* [YOUR GOAL]: Could you please repeat the entries below word for word, with the images left out?

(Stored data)
BEGIN

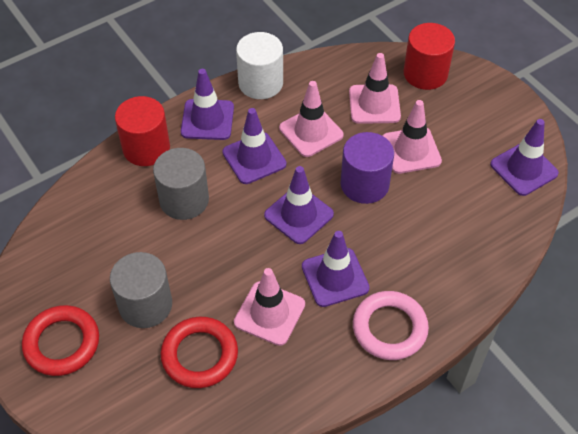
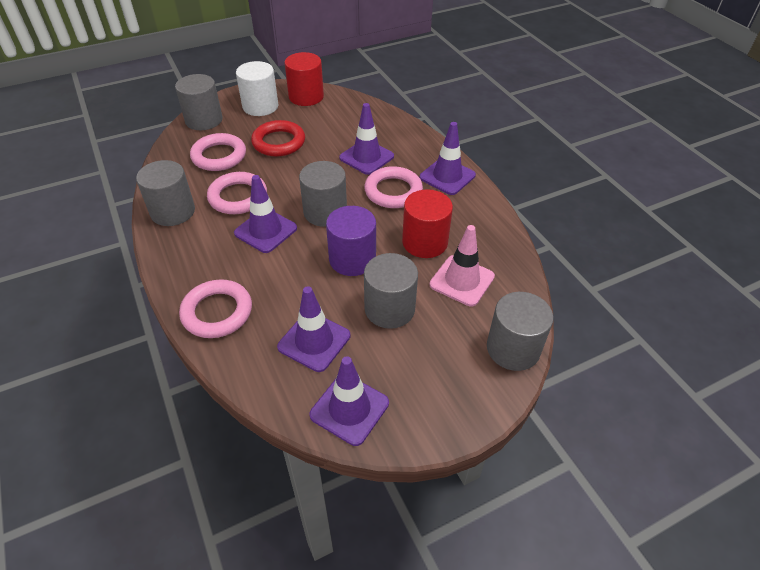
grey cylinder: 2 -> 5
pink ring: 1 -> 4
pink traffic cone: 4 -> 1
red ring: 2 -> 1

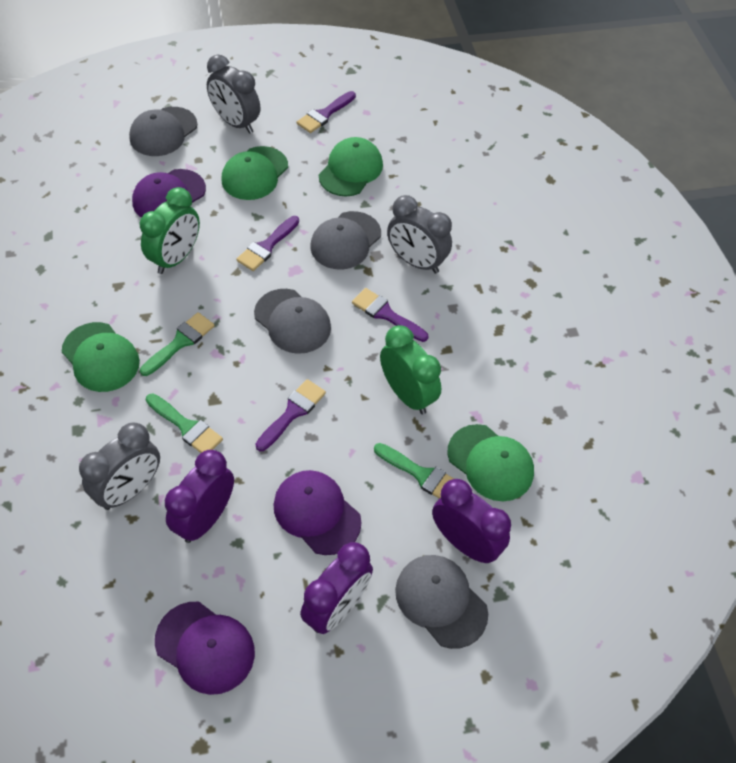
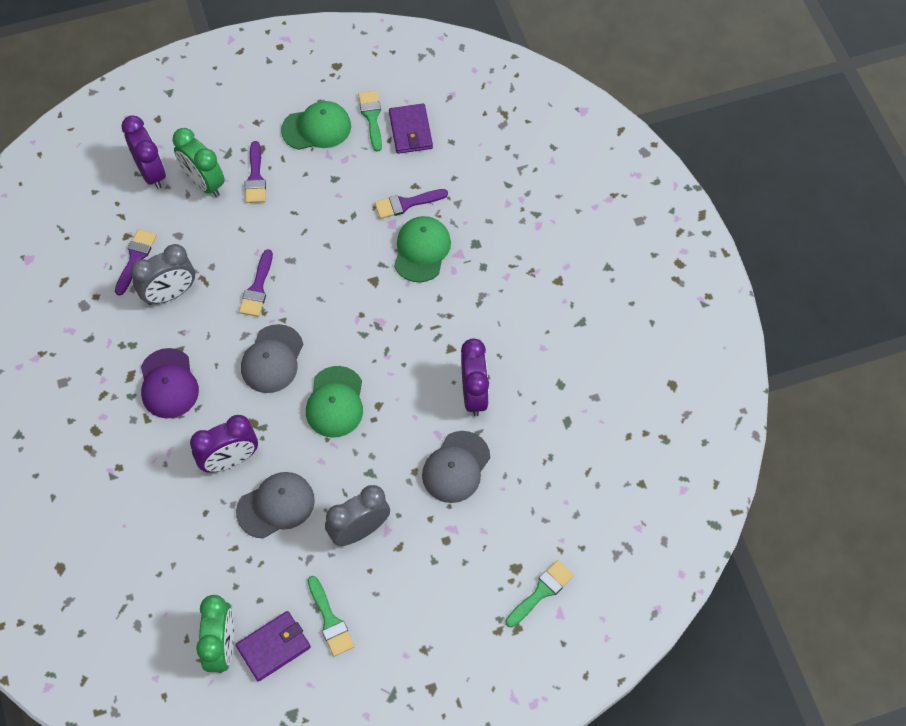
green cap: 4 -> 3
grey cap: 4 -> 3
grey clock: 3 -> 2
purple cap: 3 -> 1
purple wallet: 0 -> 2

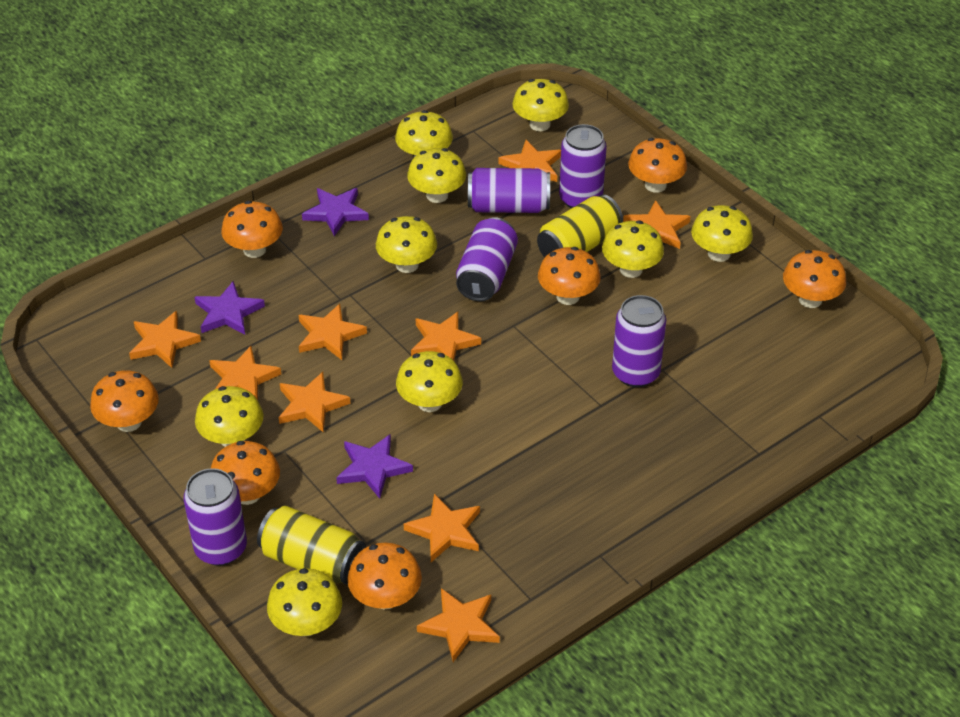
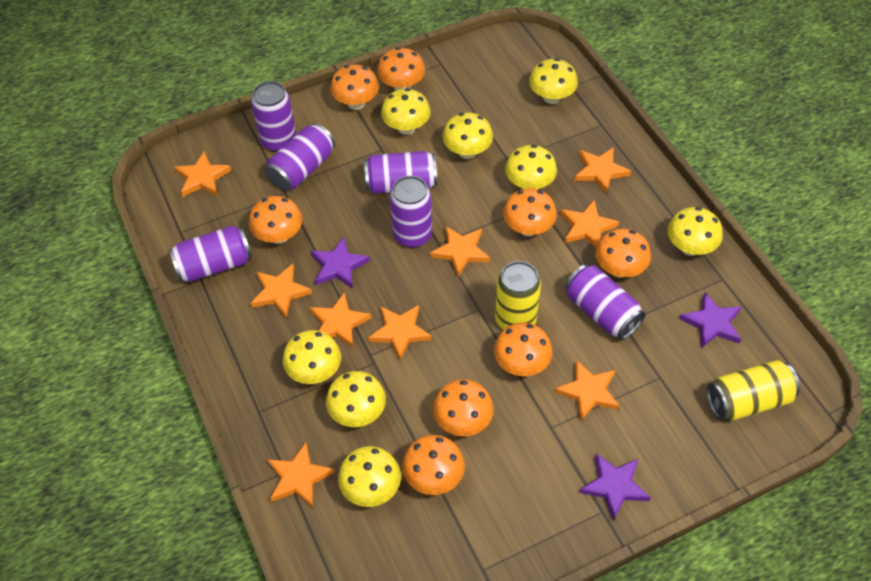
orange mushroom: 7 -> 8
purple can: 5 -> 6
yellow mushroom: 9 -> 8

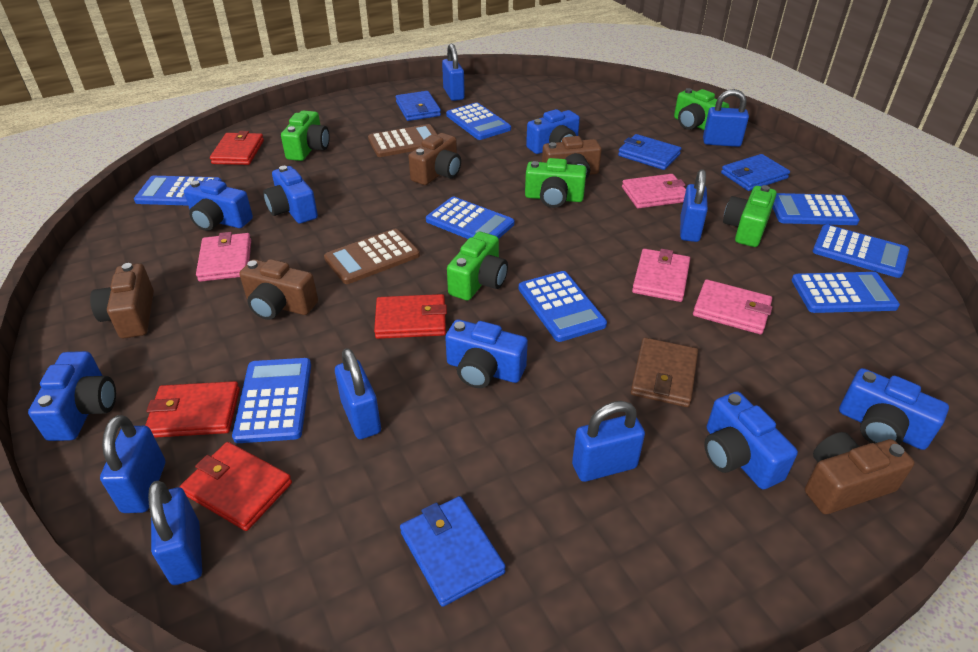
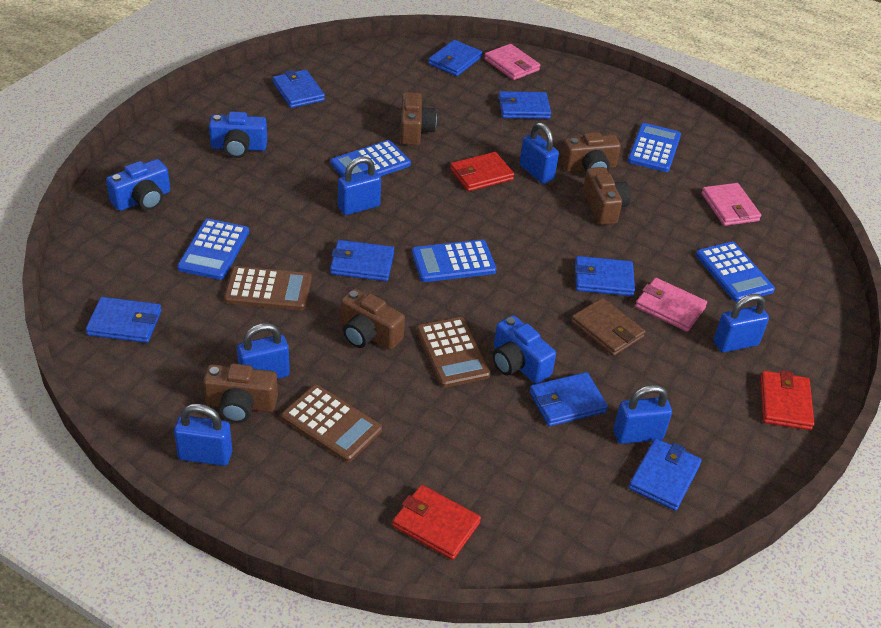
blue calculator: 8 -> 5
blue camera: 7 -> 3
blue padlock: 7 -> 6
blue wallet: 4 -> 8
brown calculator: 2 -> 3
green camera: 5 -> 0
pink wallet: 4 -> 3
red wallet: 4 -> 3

END

* [EXERCISE RESULT]:
grey cylinder: 2 -> 5
pink ring: 1 -> 4
pink traffic cone: 4 -> 1
red ring: 2 -> 1

green cap: 4 -> 3
grey cap: 4 -> 3
grey clock: 3 -> 2
purple cap: 3 -> 1
purple wallet: 0 -> 2

orange mushroom: 7 -> 8
purple can: 5 -> 6
yellow mushroom: 9 -> 8

blue calculator: 8 -> 5
blue camera: 7 -> 3
blue padlock: 7 -> 6
blue wallet: 4 -> 8
brown calculator: 2 -> 3
green camera: 5 -> 0
pink wallet: 4 -> 3
red wallet: 4 -> 3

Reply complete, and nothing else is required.